• [Task goal] Return all of the data exactly, with nothing left out but the pictures.

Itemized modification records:
--- START ---
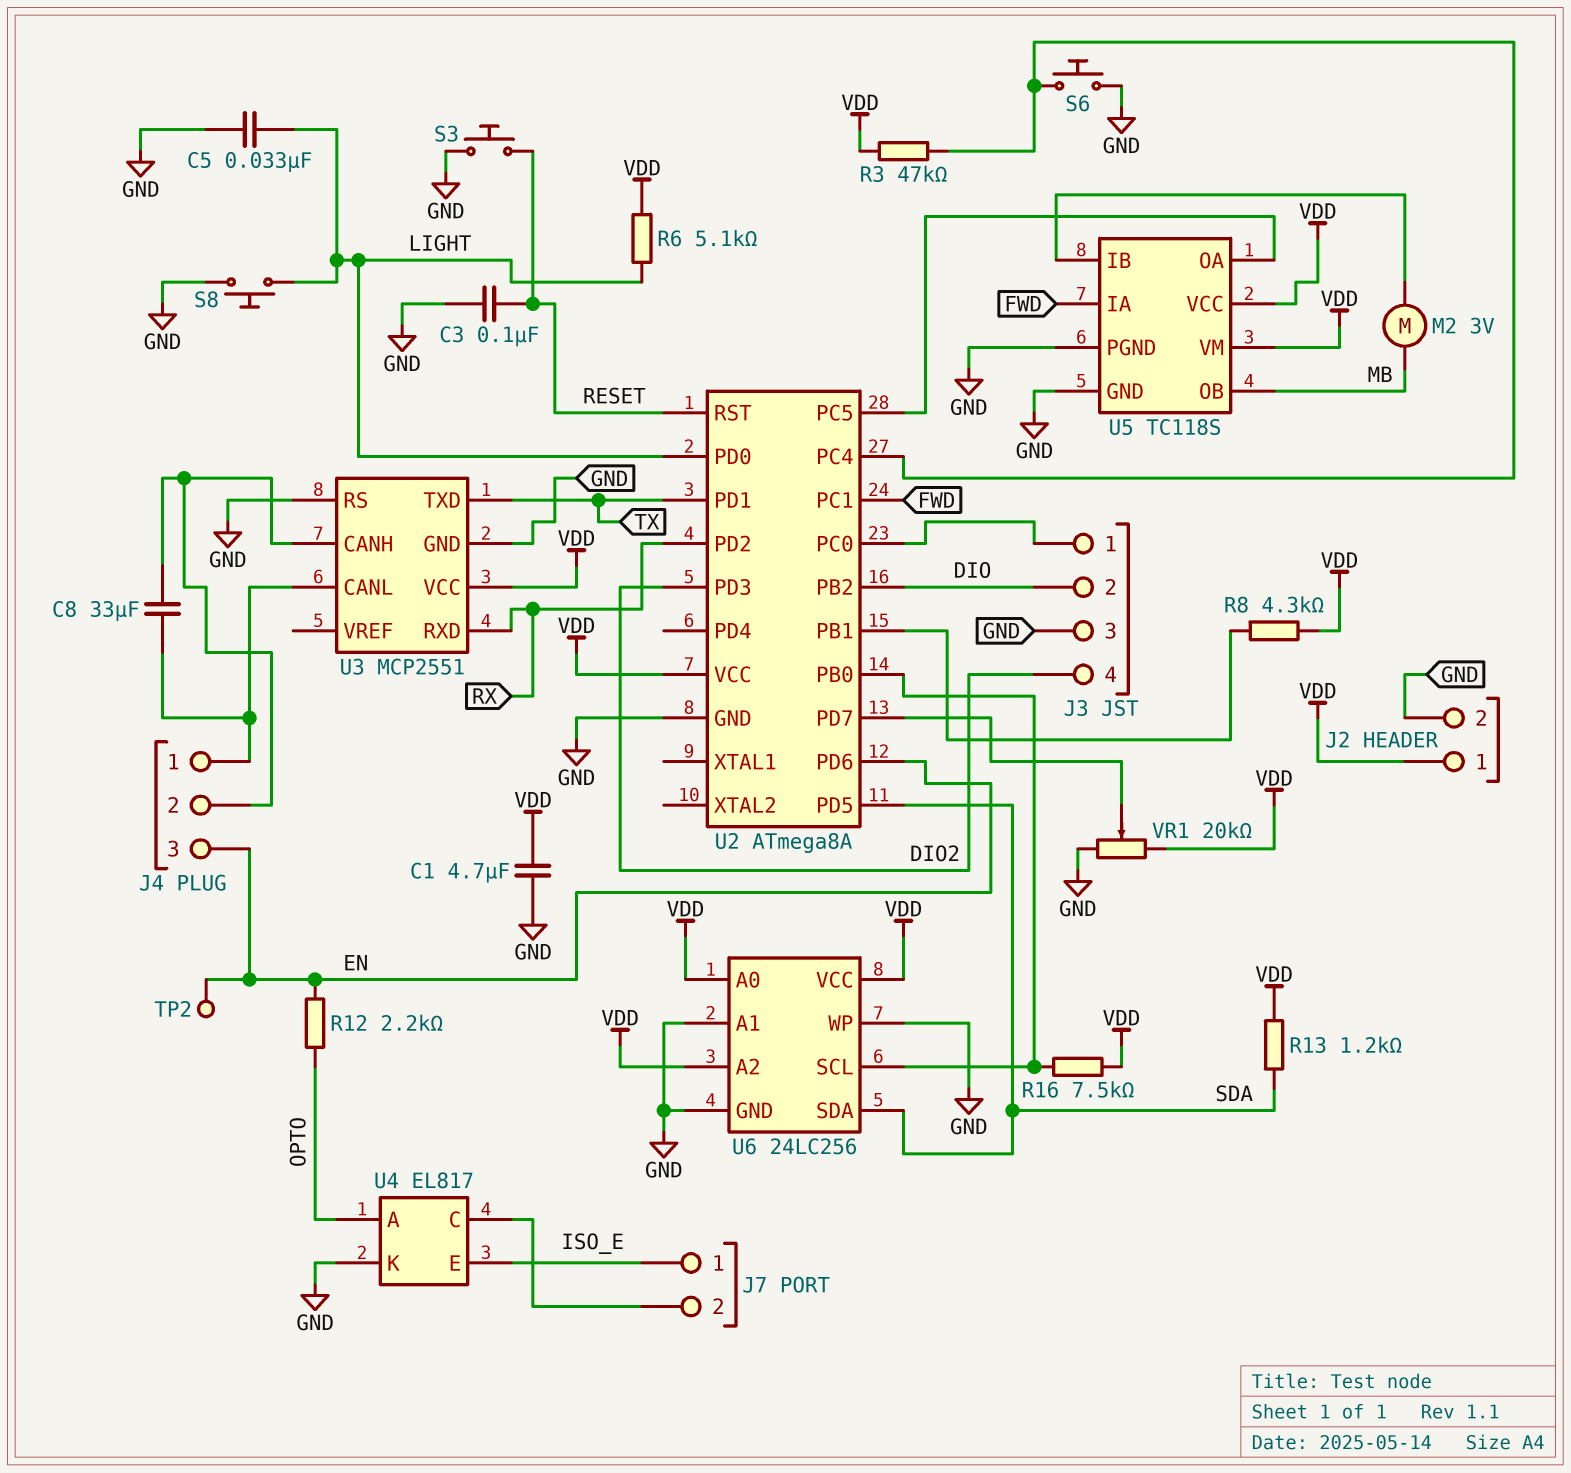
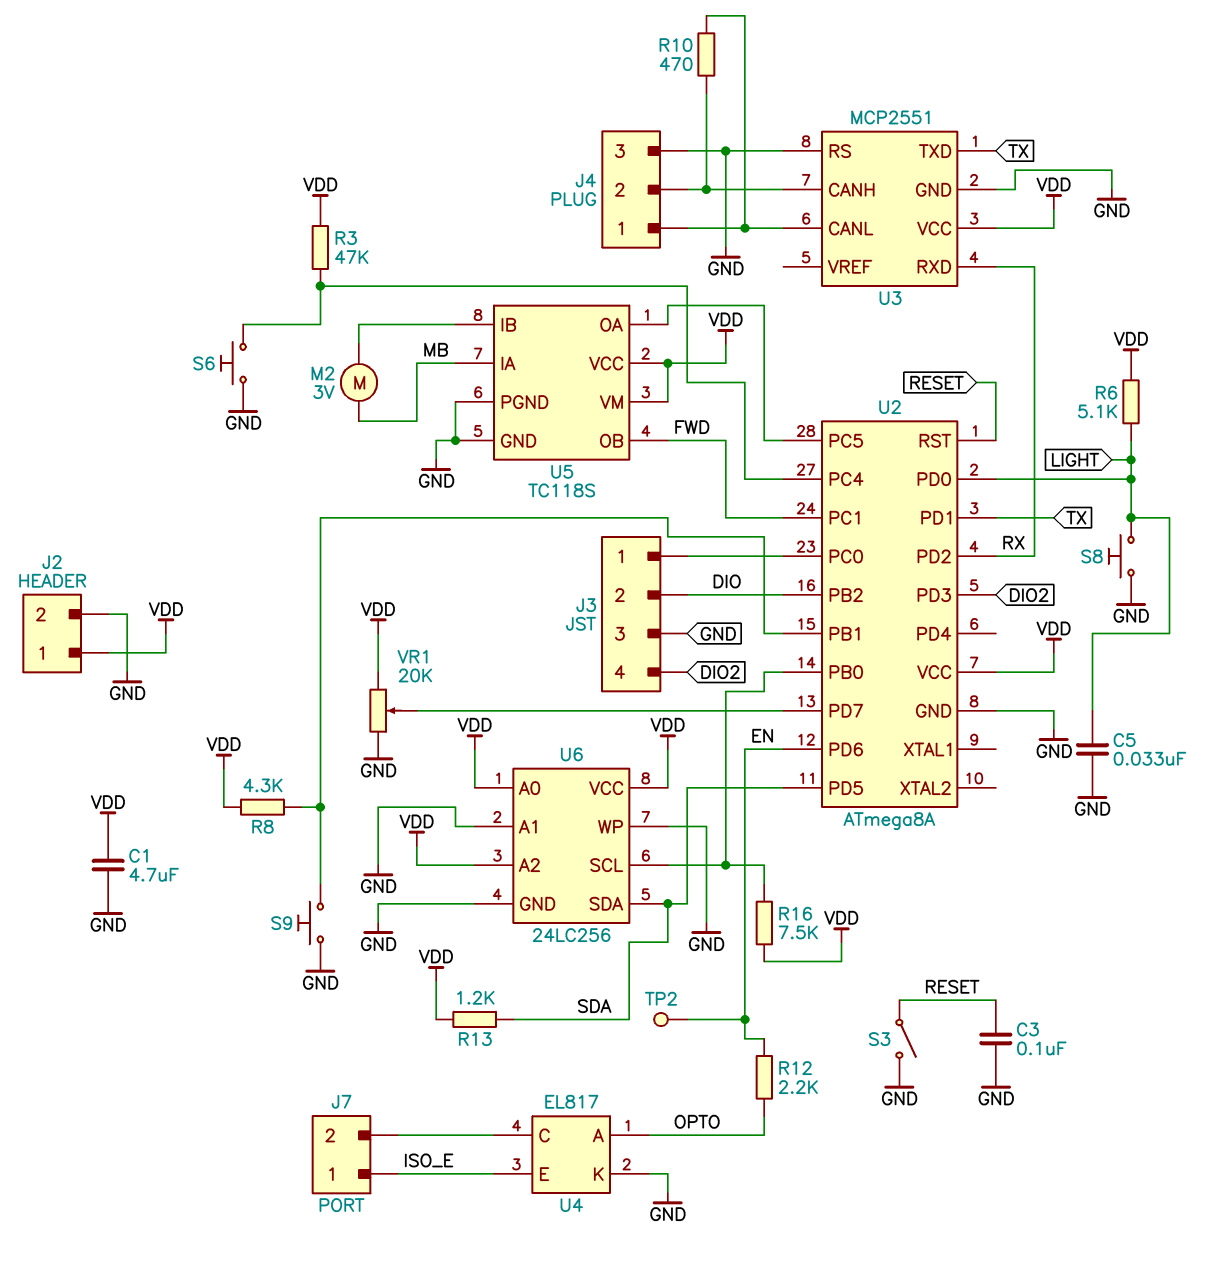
C8: 33uF (J4/1, J4/2) -> none
J4 pin 3: EN -> GND
R10: none -> 470 (J4/1, J4/2)
S3: button (GND, RESET) -> switch (GND, RESET)
S9: none -> button (GND, U2/PB1)
U5 pin IA: FWD -> MB
U5 pin OB: MB -> FWD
--- END ---
• [Exercise result]
C8: 33uF (J4/1, J4/2) -> none
J4 pin 3: EN -> GND
R10: none -> 470 (J4/1, J4/2)
S3: button (GND, RESET) -> switch (GND, RESET)
S9: none -> button (GND, U2/PB1)
U5 pin IA: FWD -> MB
U5 pin OB: MB -> FWD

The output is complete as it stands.